▸ Directions for this task: Could you repeat, word for word, every line from the one containing "DIGITS1 pin DIO: A2 -> RX" through the final line of the records below, and nothing else?

──────── Records for the task ────────

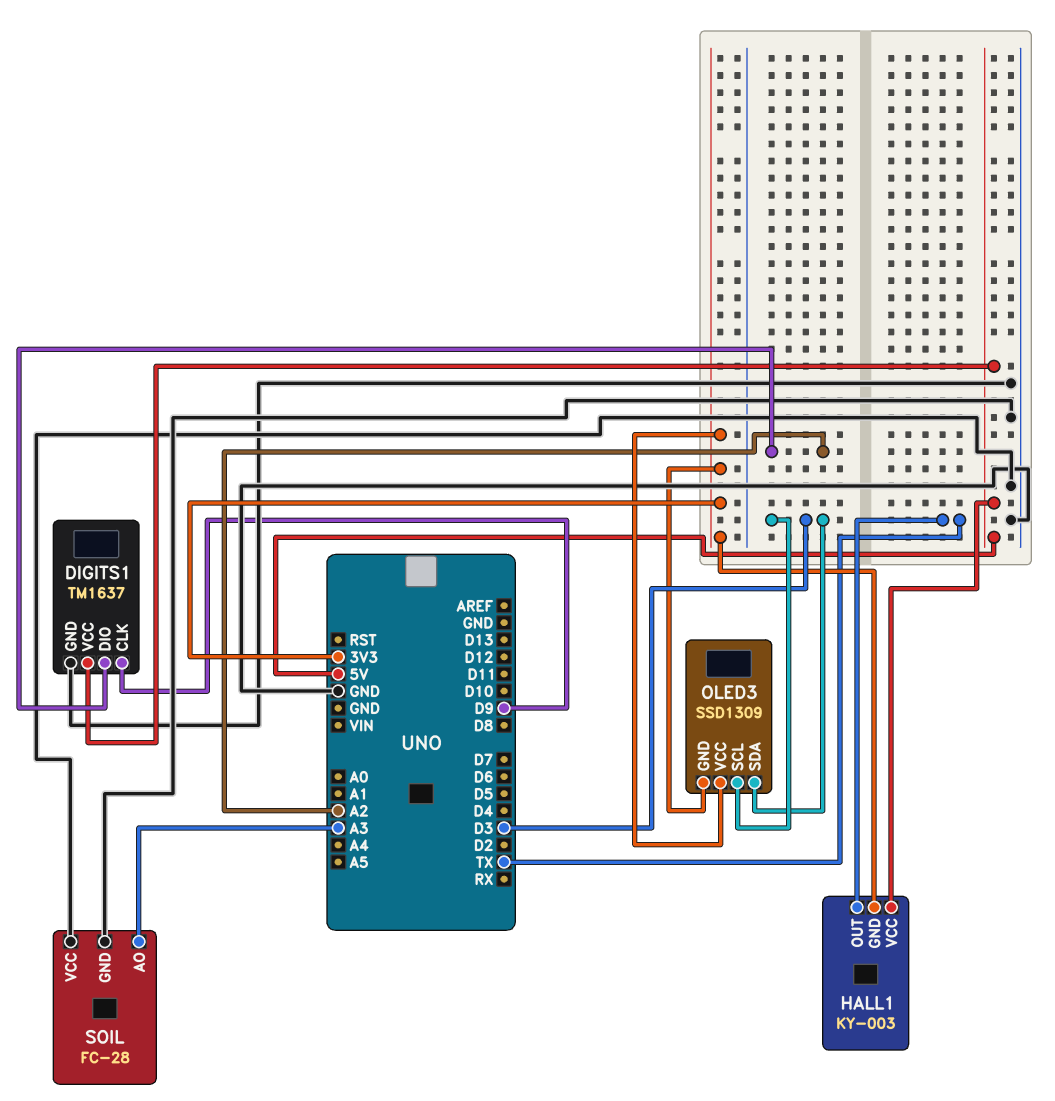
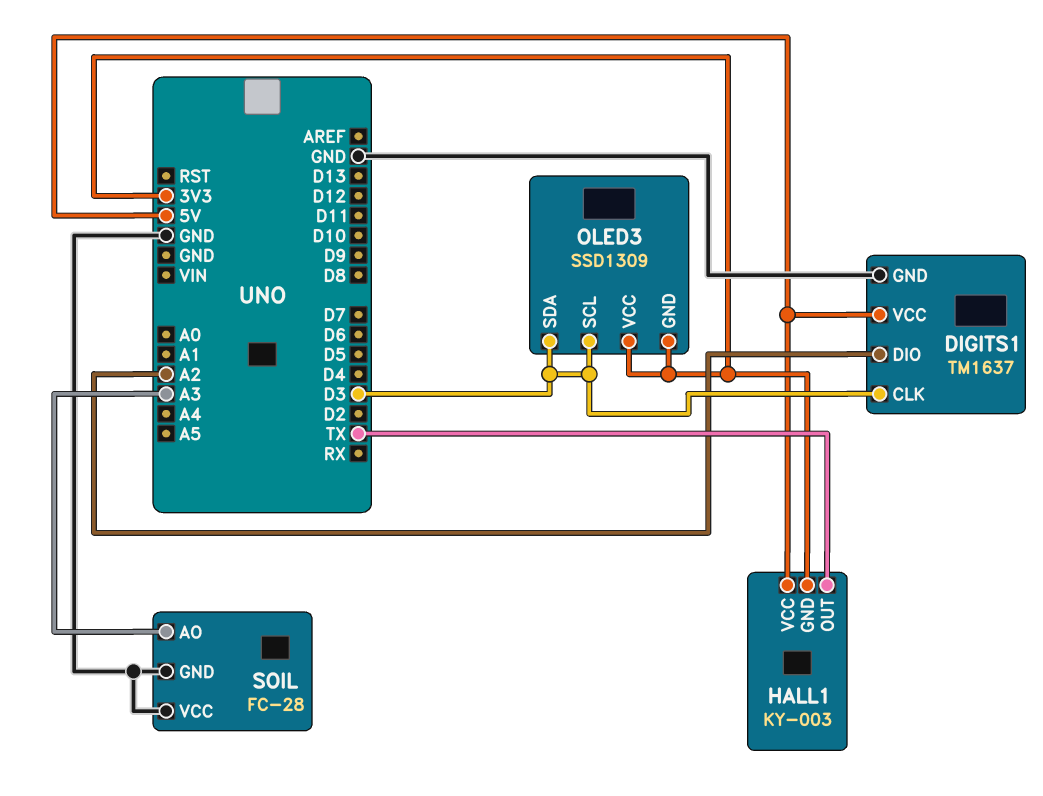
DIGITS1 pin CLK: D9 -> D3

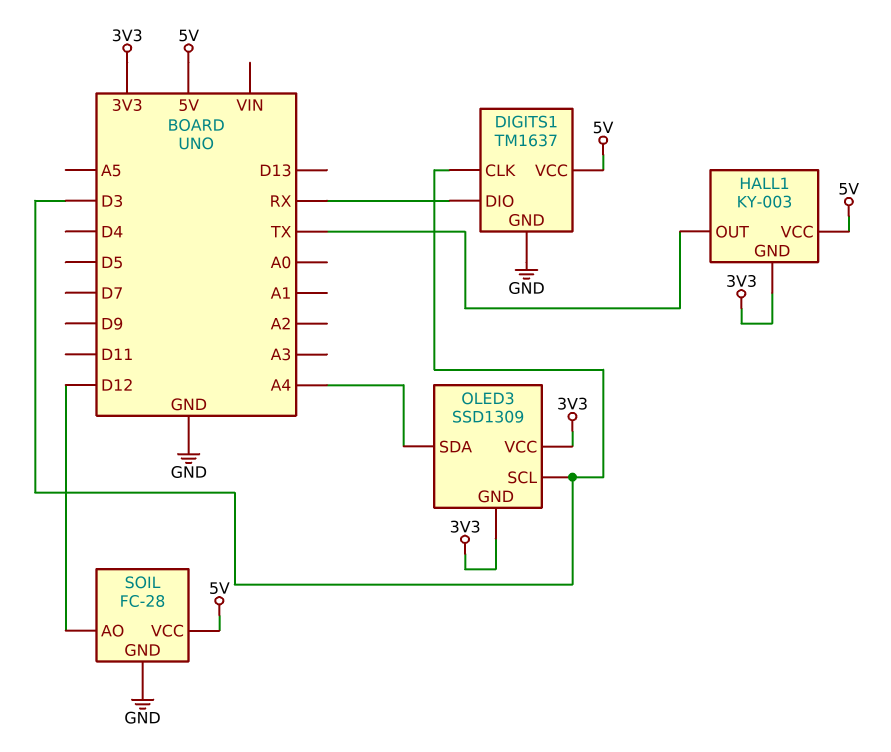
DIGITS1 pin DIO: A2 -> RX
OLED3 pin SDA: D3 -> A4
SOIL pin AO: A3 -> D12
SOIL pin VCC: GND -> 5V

────────

▸ Answer space:
DIGITS1 pin DIO: A2 -> RX
OLED3 pin SDA: D3 -> A4
SOIL pin AO: A3 -> D12
SOIL pin VCC: GND -> 5V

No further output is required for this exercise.